[INSTRUCTIONS FOR THE TASK]
In the data that follows, find the line with "camera: 115 degrees right, 5 degrees down"; transcribe it, every later line up to the one with "(558, 123) = (308, 372): yellow", and that line as well, exactly and with no others.

[PROVIDED MATERIAL]

Segment Open

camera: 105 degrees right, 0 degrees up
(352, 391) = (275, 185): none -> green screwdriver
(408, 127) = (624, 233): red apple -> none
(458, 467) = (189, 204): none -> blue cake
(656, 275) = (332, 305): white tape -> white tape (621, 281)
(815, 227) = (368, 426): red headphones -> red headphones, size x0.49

Segment Closed
Segment Open

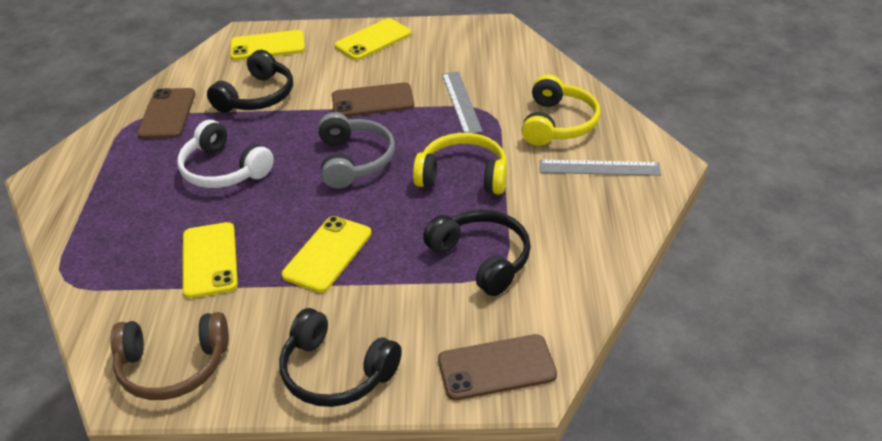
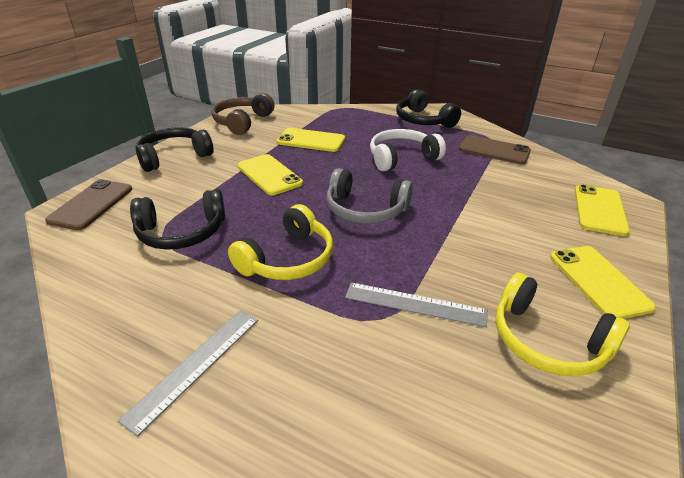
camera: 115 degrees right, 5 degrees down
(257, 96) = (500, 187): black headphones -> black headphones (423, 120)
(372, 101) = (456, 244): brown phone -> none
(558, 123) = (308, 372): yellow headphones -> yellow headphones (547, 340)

Segment Closed

[TASK ANSWER]
camera: 115 degrees right, 5 degrees down
(257, 96) = (500, 187): black headphones -> black headphones (423, 120)
(372, 101) = (456, 244): brown phone -> none
(558, 123) = (308, 372): yellow headphones -> yellow headphones (547, 340)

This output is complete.